Aim of the task: Two lines in the data below mark the range: the one with "AUDIO2 pin RX: 9 -> 11" and the one with "PIR3 pin OUT: SDA -> A3". Return both, along with every line between them, exactly.

Available records:
--- START ---

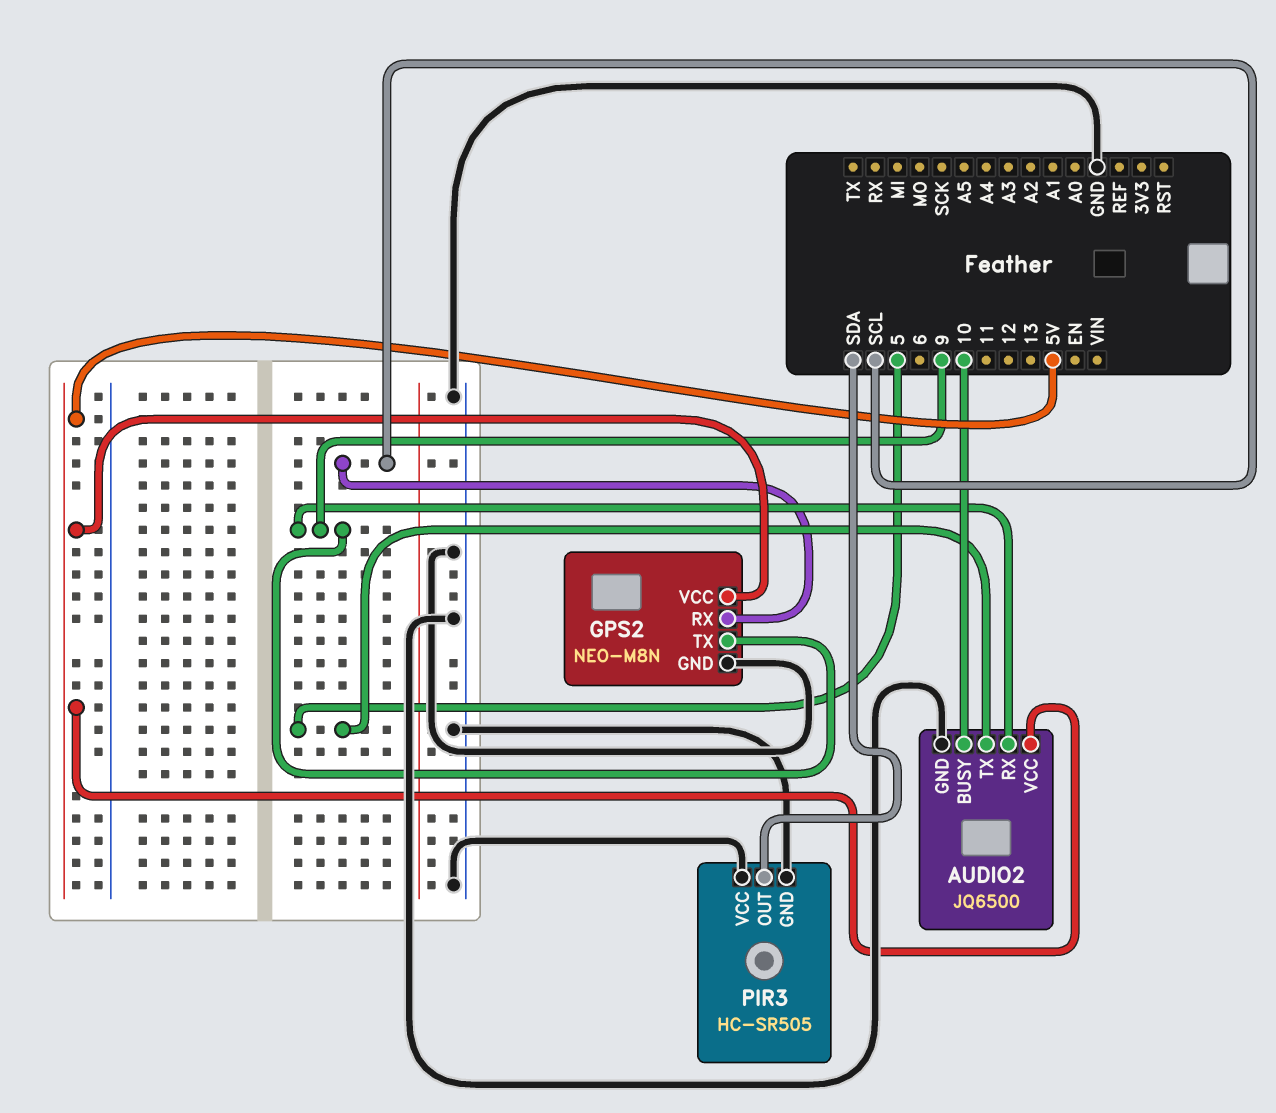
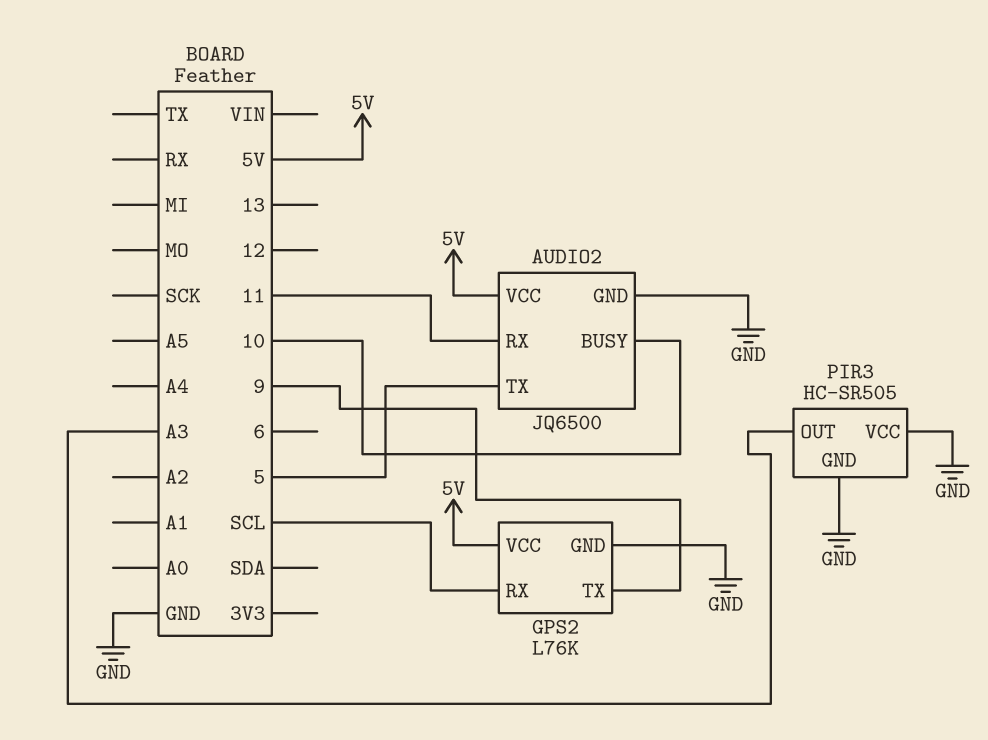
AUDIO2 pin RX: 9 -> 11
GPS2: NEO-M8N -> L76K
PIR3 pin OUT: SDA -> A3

--- END ---
--- START ---

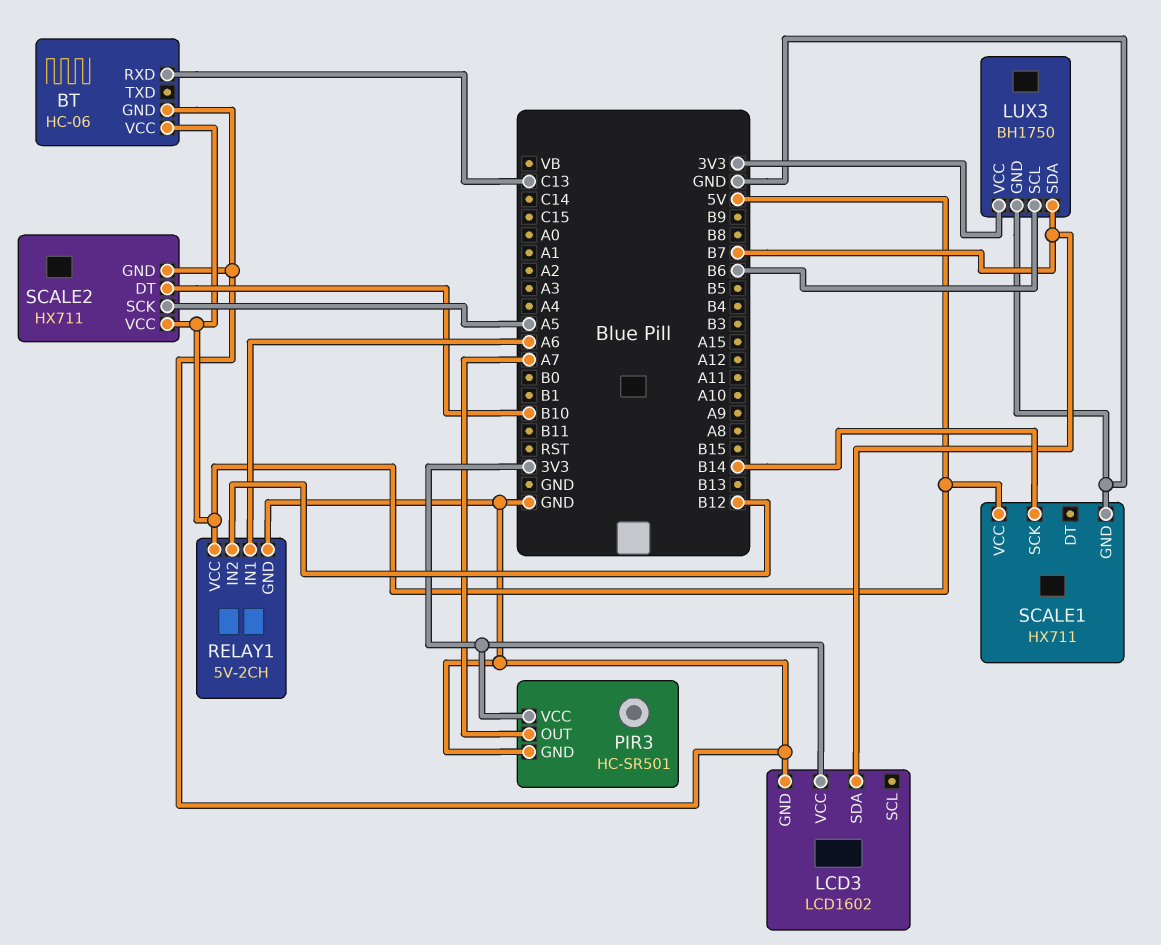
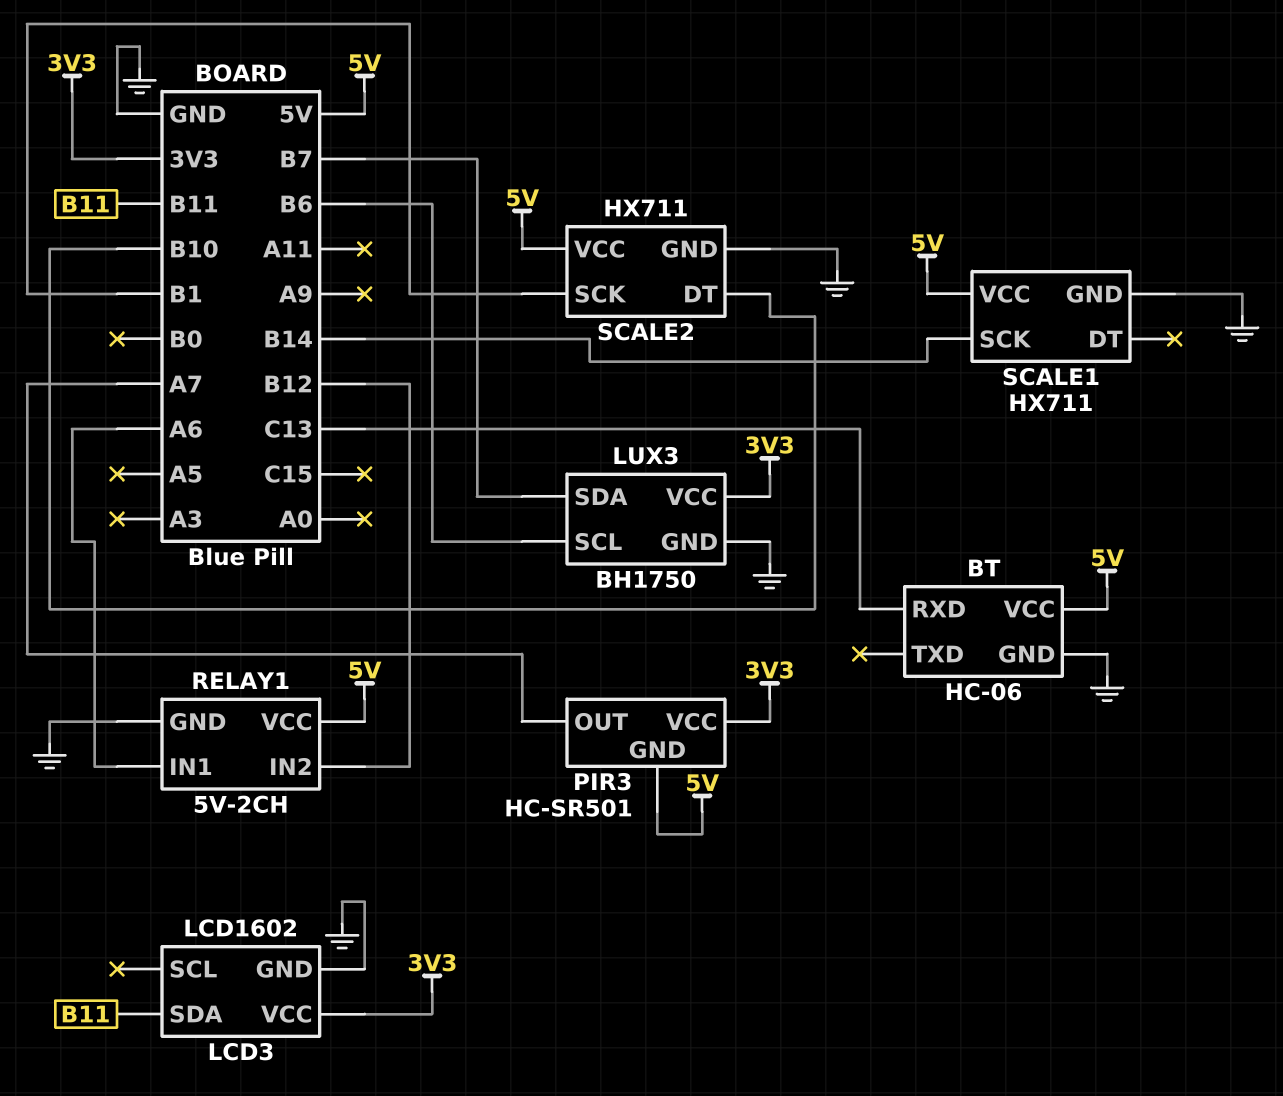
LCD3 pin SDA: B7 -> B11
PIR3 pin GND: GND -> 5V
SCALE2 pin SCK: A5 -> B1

--- END ---

Exercise output:
AUDIO2 pin RX: 9 -> 11
GPS2: NEO-M8N -> L76K
PIR3 pin OUT: SDA -> A3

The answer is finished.